[Opening Material provided section]

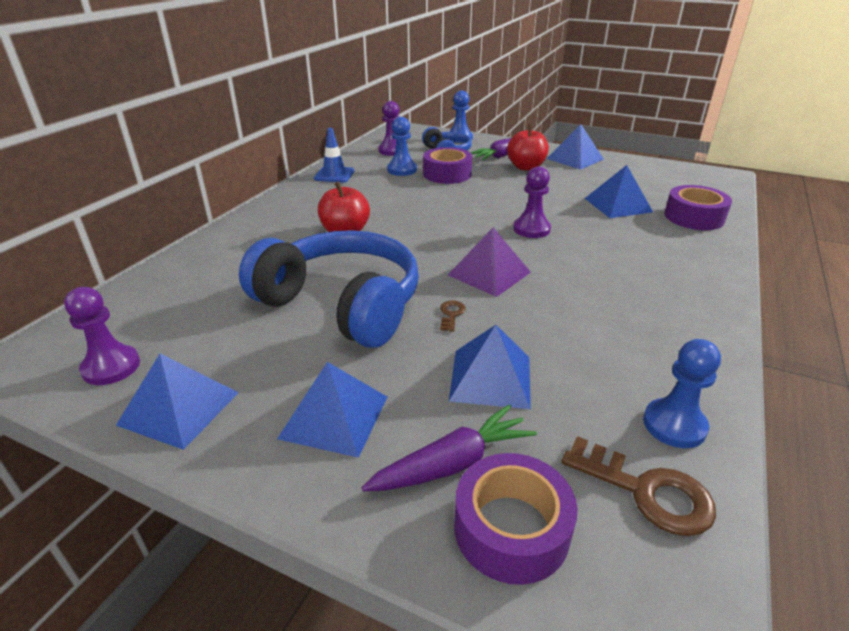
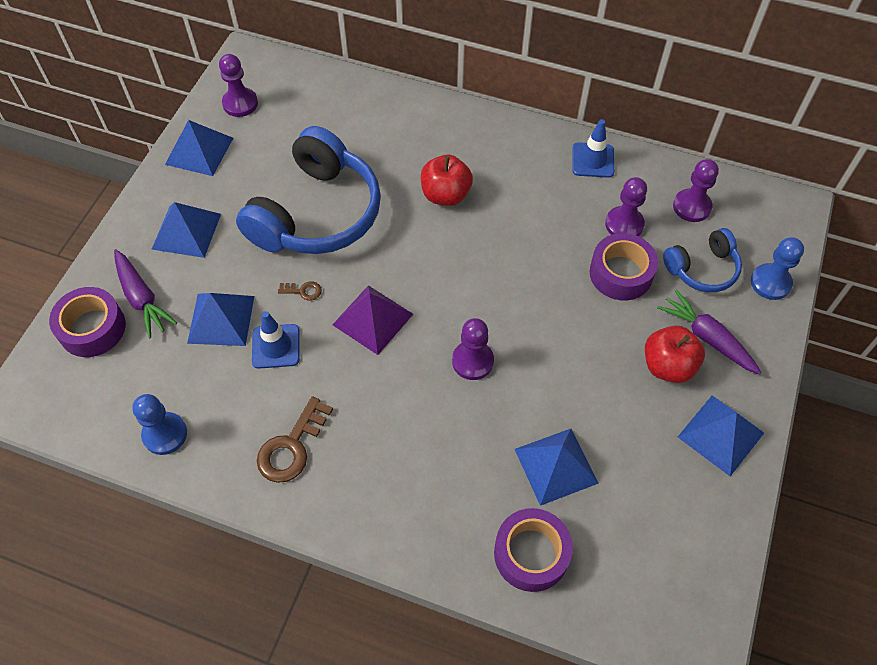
camera: 85 degrees right, 25 degrees up
blue pawn [387,117,417,176] -> purple pawn [605,177,647,236]
brown key [562,436,716,536] -> brown key moved to [257,396,333,483]
none -> blue traffic cone [252,311,300,369]

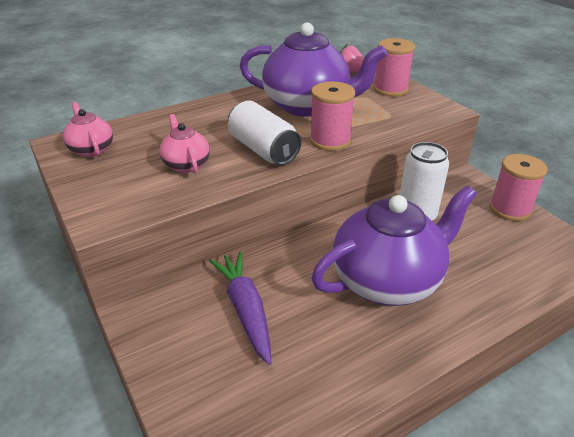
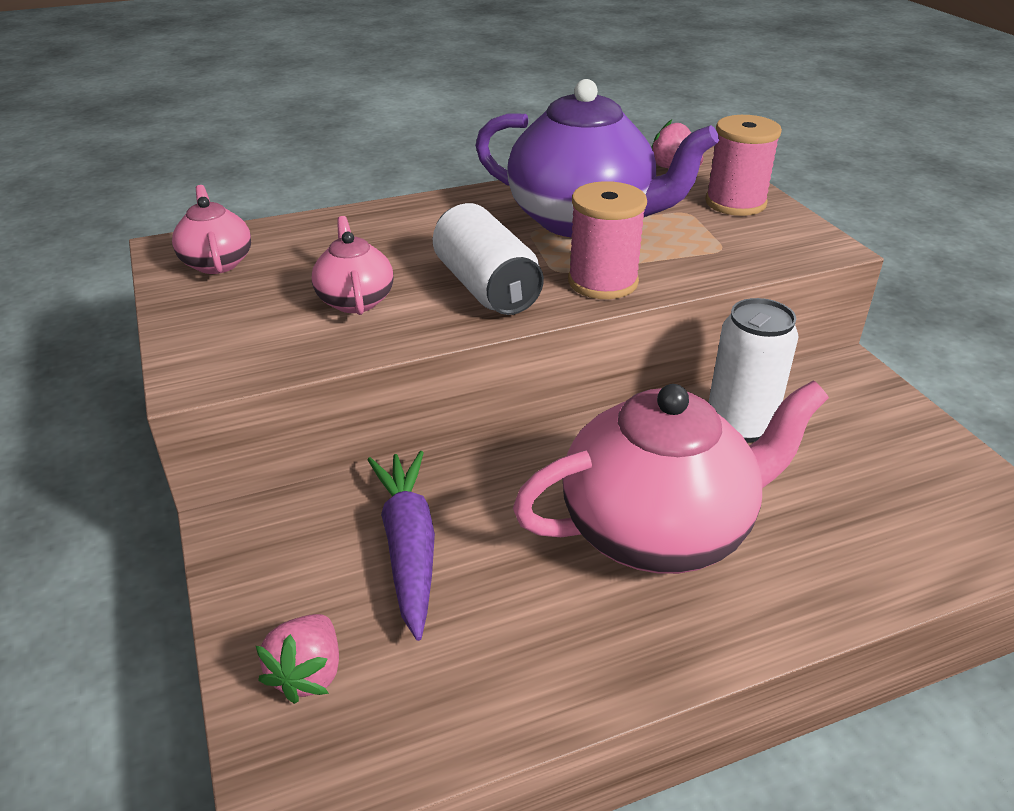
camera: 10 degrees right, 0 degrees up
purple teapot [311,185,477,306] -> pink teapot [513,380,829,574]
pink spool [489,154,548,221] -> none
none -> pink strawberry [256,614,339,704]

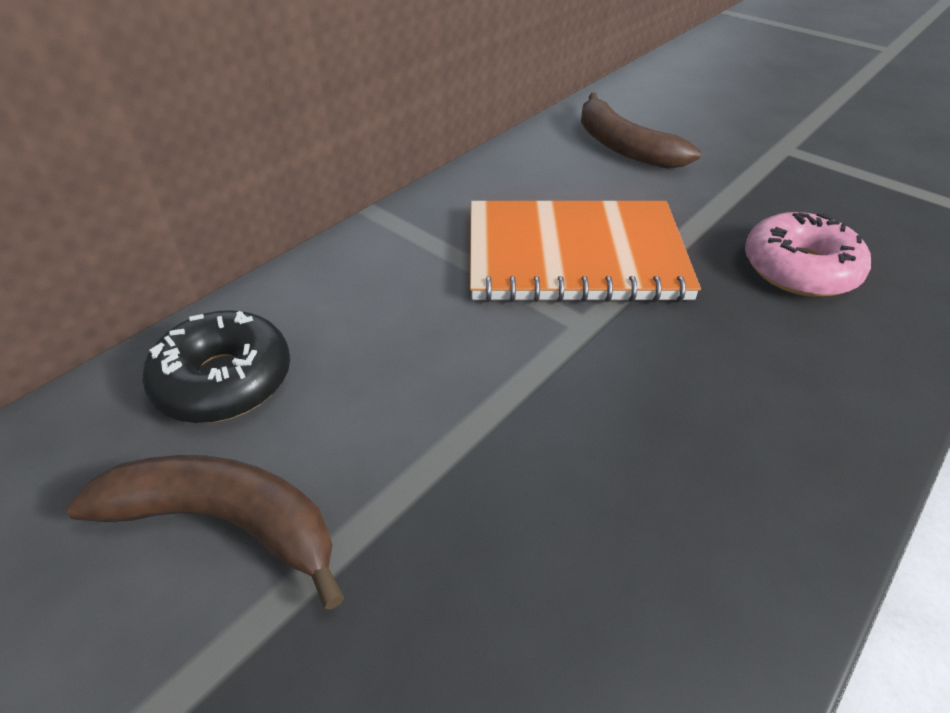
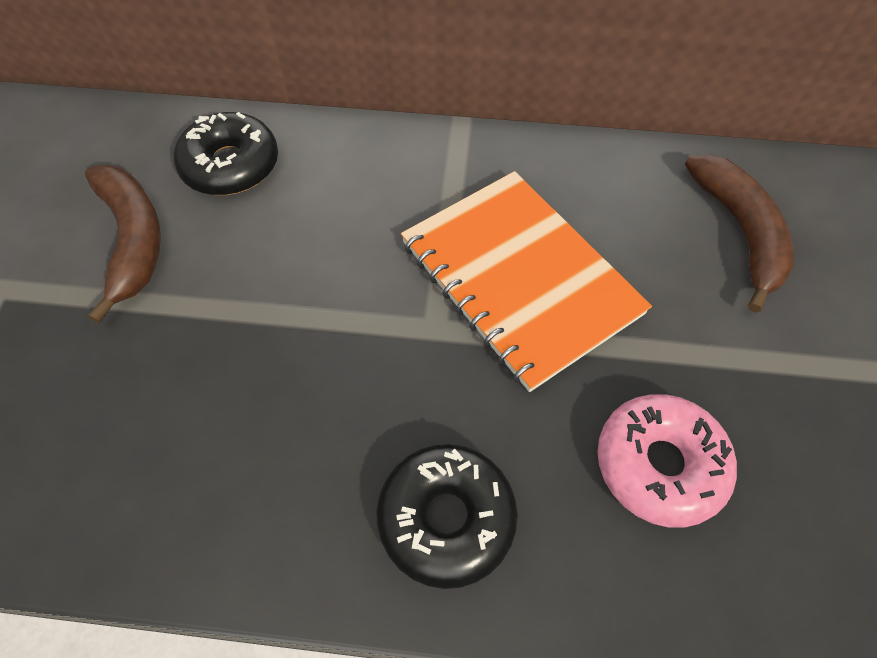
camera: 55 degrees right, 15 degrees up
brown banana [581,93,701,169] -> brown banana turned 150 degrees clockwise [684,154,794,313]
none -> black donut [377,444,518,589]

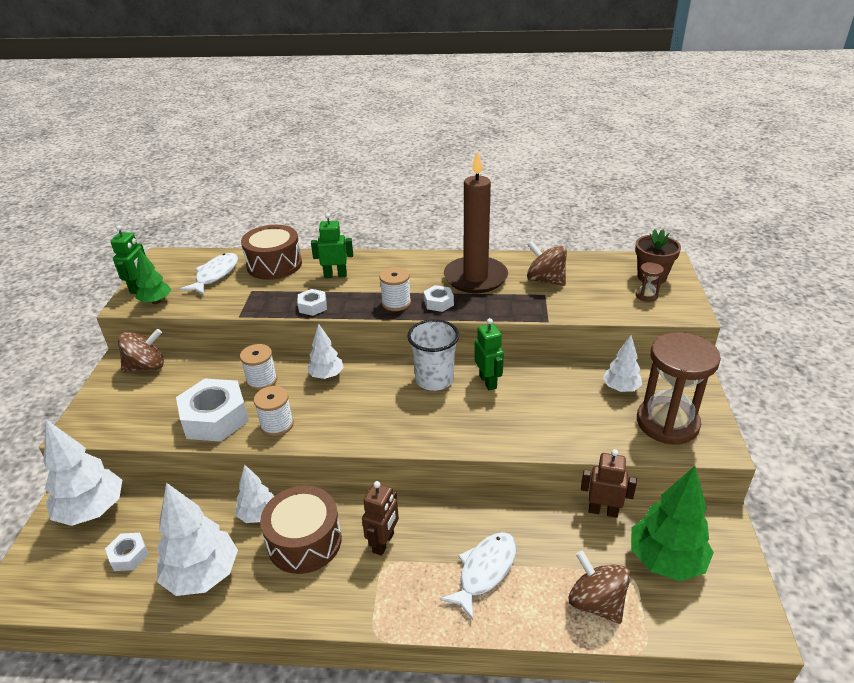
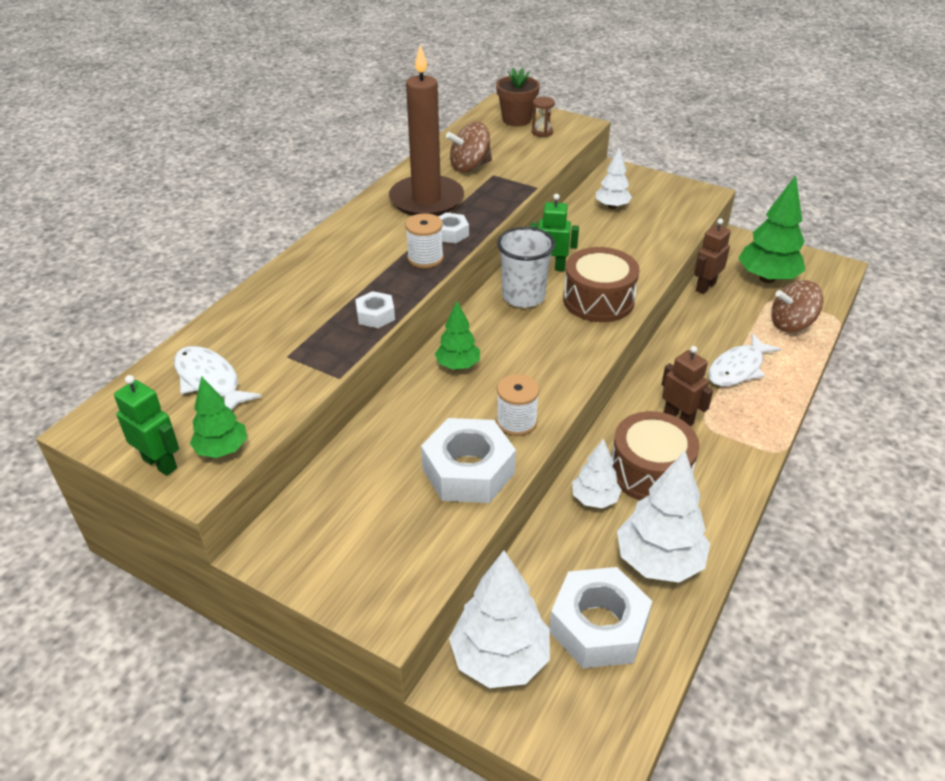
camera: 65 degrees left, 5 degrees up
white nut [105,533,149,571] -> white nut [550,567,652,668], size x2.01
brown spinning top [118,329,164,373] -> none
white spool [240,344,277,390] -> none
brown drum [241,225,302,280] -> brown drum moved to [563,247,640,322]
white tree [307,323,344,379] -> green tree [435,301,480,370]
green robot [311,213,353,278] -> none
white fish [440,532,516,620] -> white fish turned 105 degrees counterclockwise [708,333,781,386]
brown hourglass [637,332,721,444] -> none

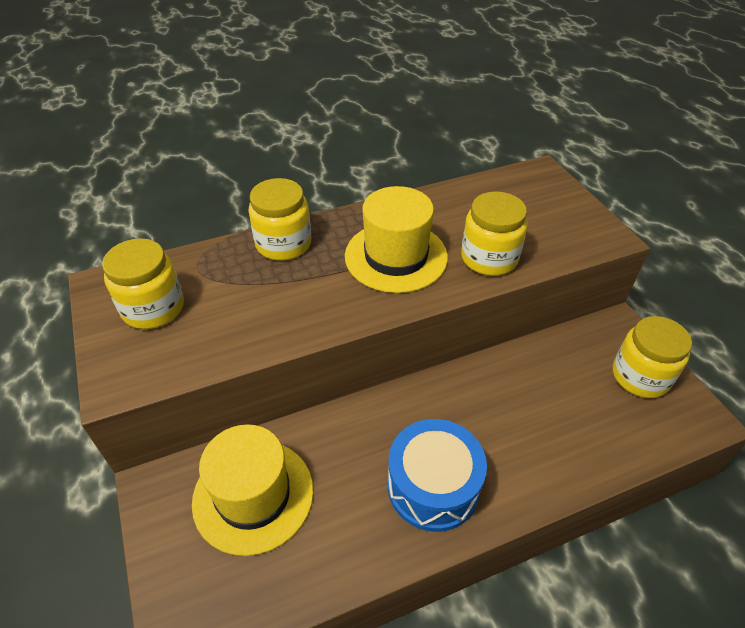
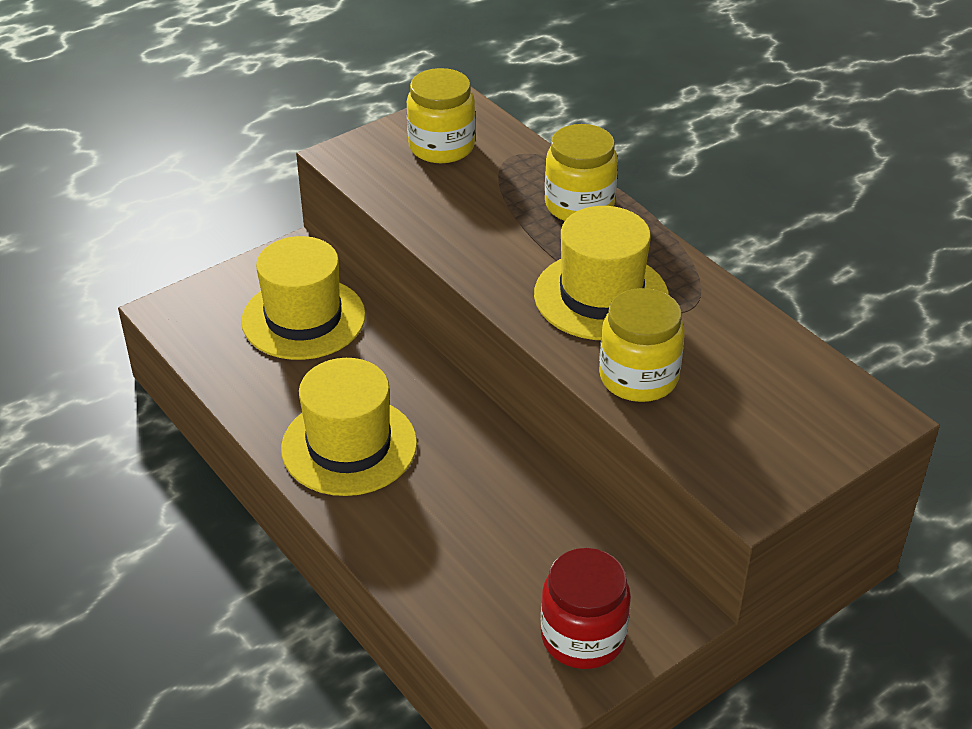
camera: 75 degrees right, 5 degrees down
blue drum [388,419,487,532] -> yellow hat [281,358,417,496]
yellow jar [613,316,692,398] -> red jar [541,548,631,669]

[Closing Material provided section]

Look through the records and copy every line that has the word "blue".

blue pawn [387,117,417,176] -> purple pawn [605,177,647,236]
none -> blue traffic cone [252,311,300,369]
blue drum [388,419,487,532] -> yellow hat [281,358,417,496]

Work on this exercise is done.